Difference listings
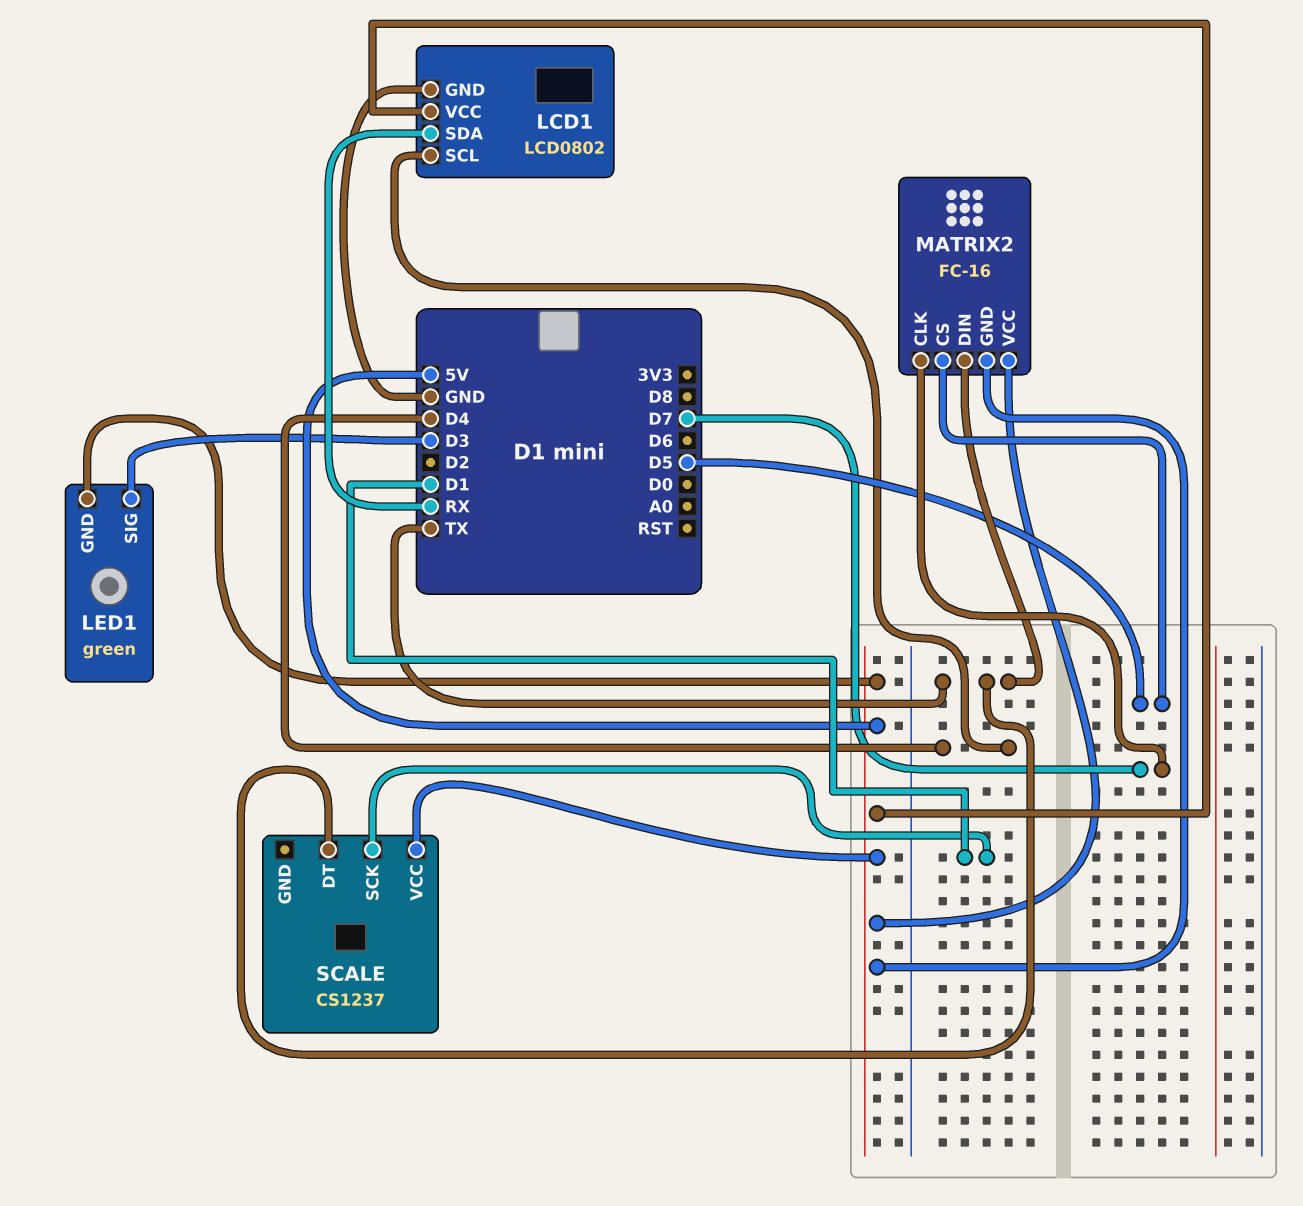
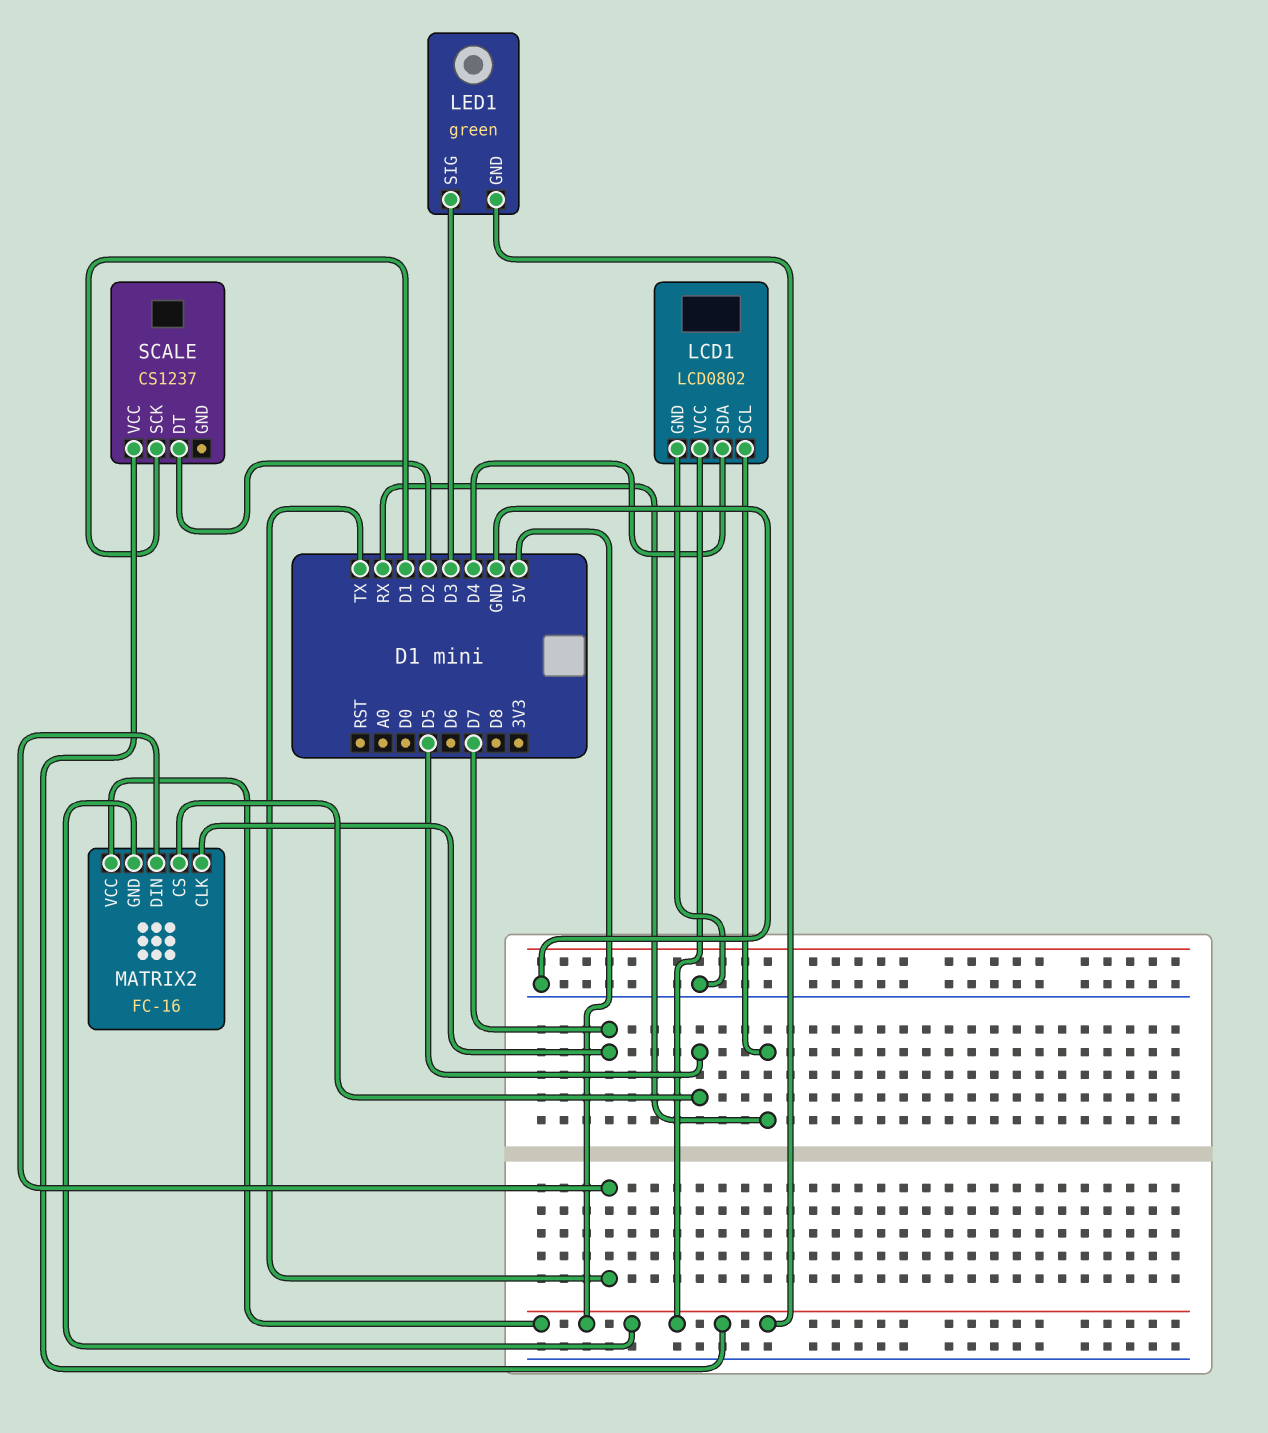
LCD1 pin SCL: D4 -> RX
LCD1 pin SDA: RX -> D4
SCALE pin DT: TX -> D2

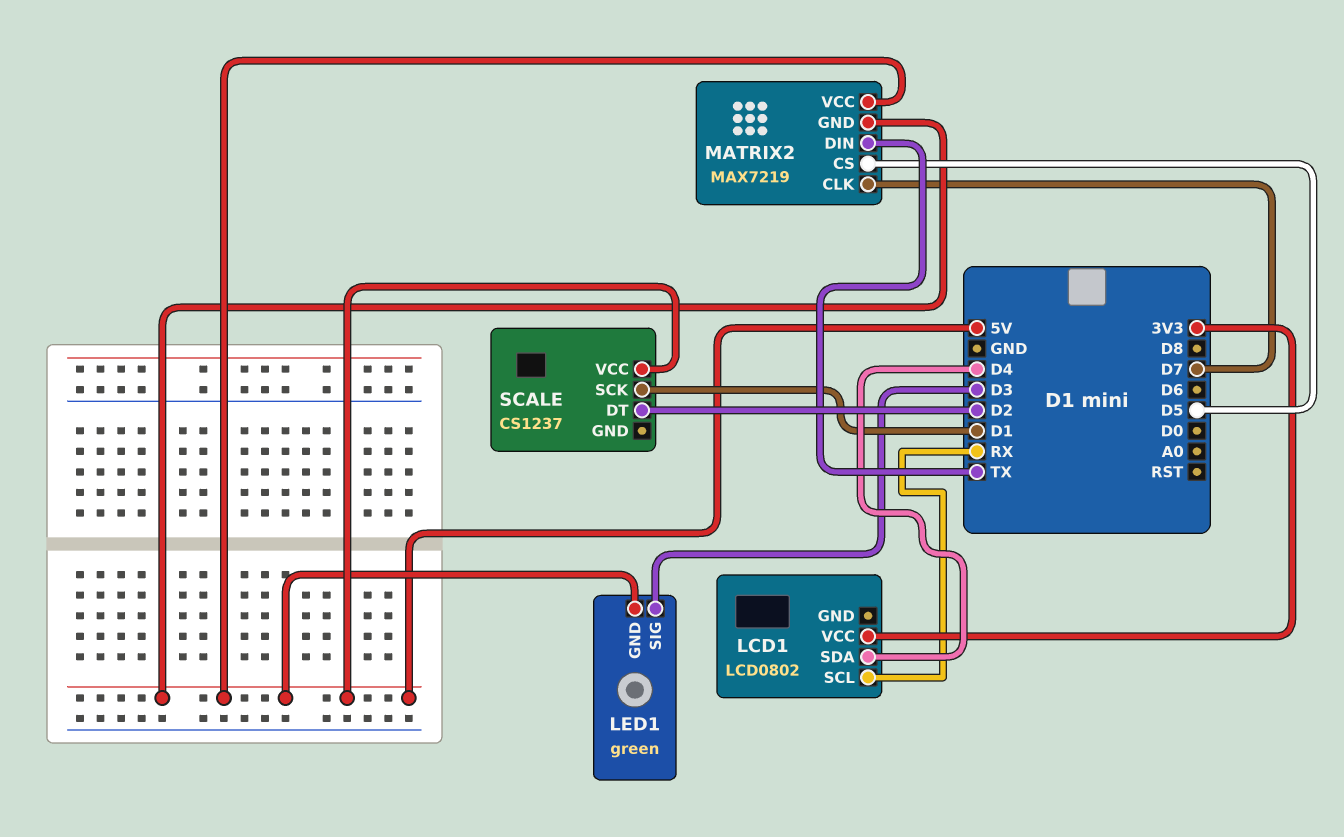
LCD1 pin GND: GND -> none
LCD1 pin VCC: 5V -> 3V3
MATRIX2: FC-16 -> MAX7219

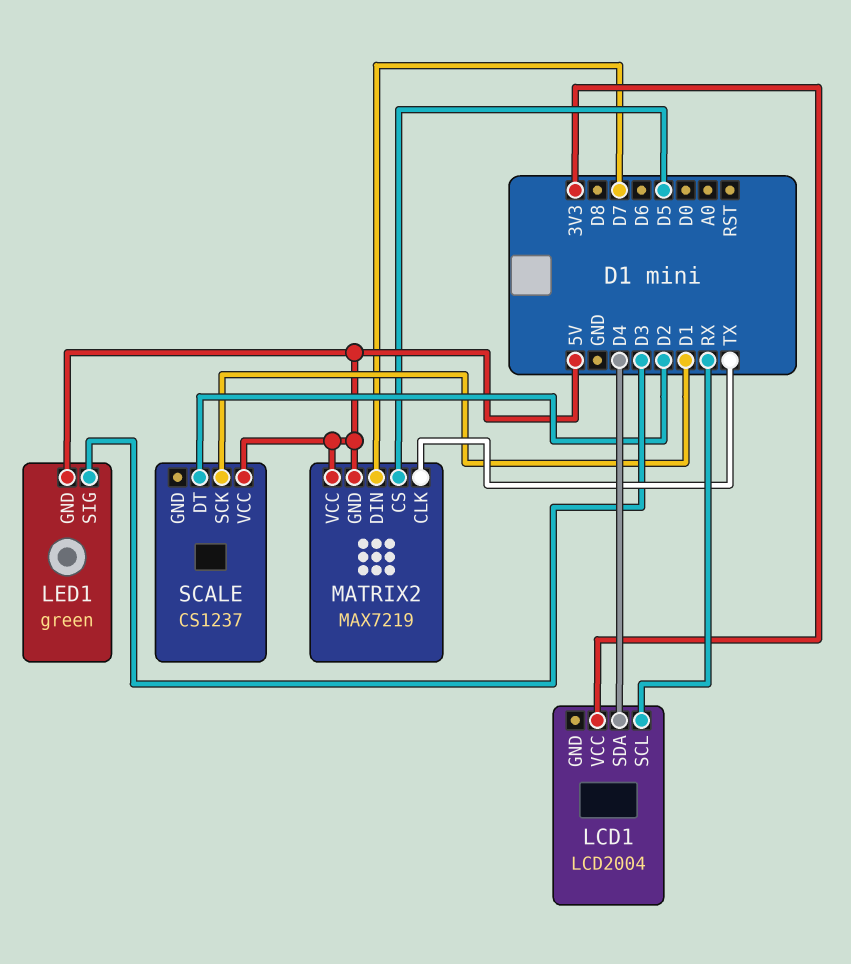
LCD1: LCD0802 -> LCD2004
MATRIX2 pin CLK: D7 -> TX
MATRIX2 pin DIN: TX -> D7

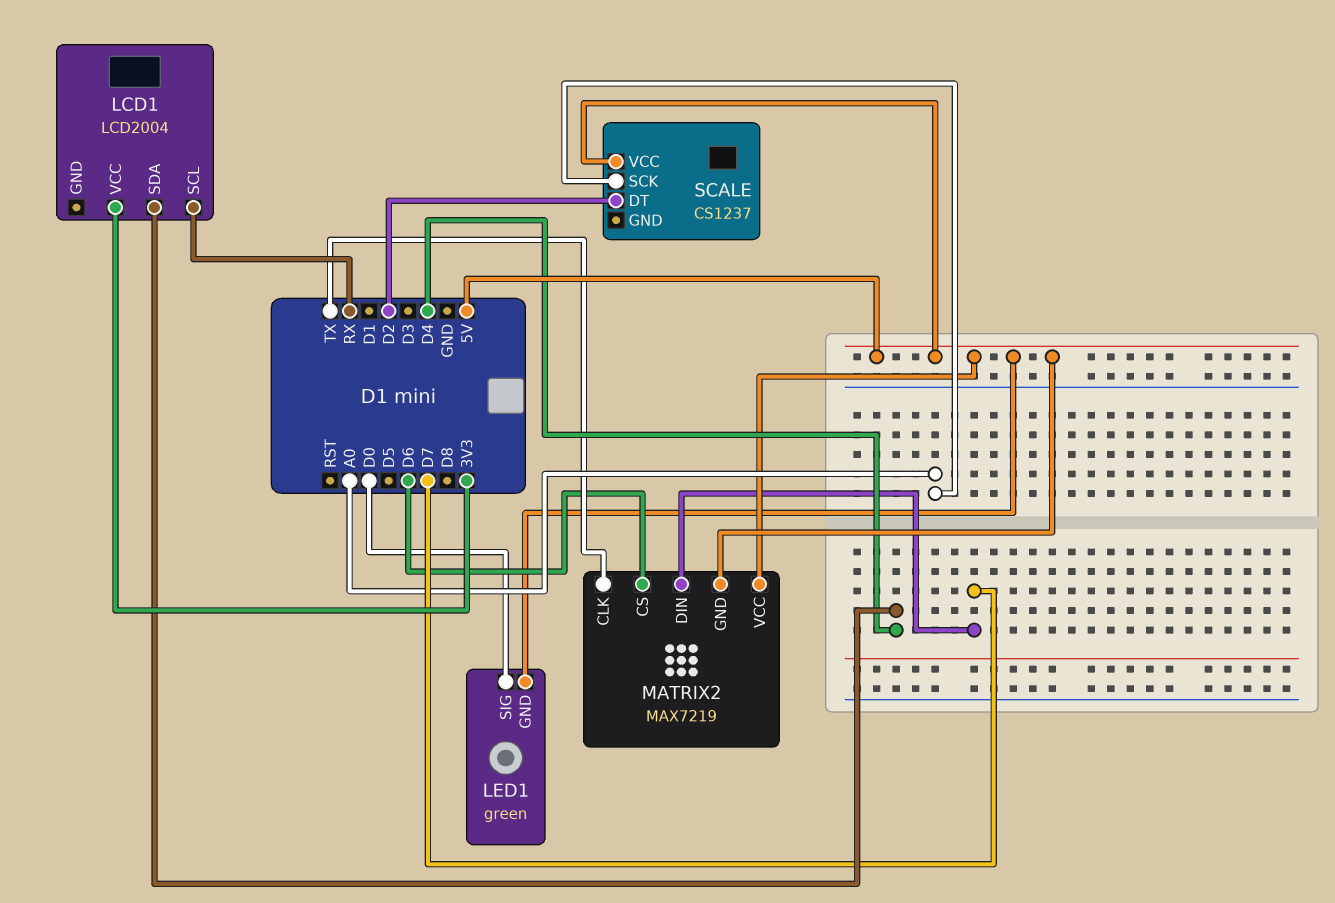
LED1 pin SIG: D3 -> D0
MATRIX2 pin CS: D5 -> D6
SCALE pin SCK: D1 -> A0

*TASK DESCRIPTION*
Output, exactly and without pictures, the span of lines that starts at the line containing "MATRIX2: FC-16 -> MAX7219" and ends at the last line above.

*RESPONSE AREA*
MATRIX2: FC-16 -> MAX7219

LCD1: LCD0802 -> LCD2004
MATRIX2 pin CLK: D7 -> TX
MATRIX2 pin DIN: TX -> D7

LED1 pin SIG: D3 -> D0
MATRIX2 pin CS: D5 -> D6
SCALE pin SCK: D1 -> A0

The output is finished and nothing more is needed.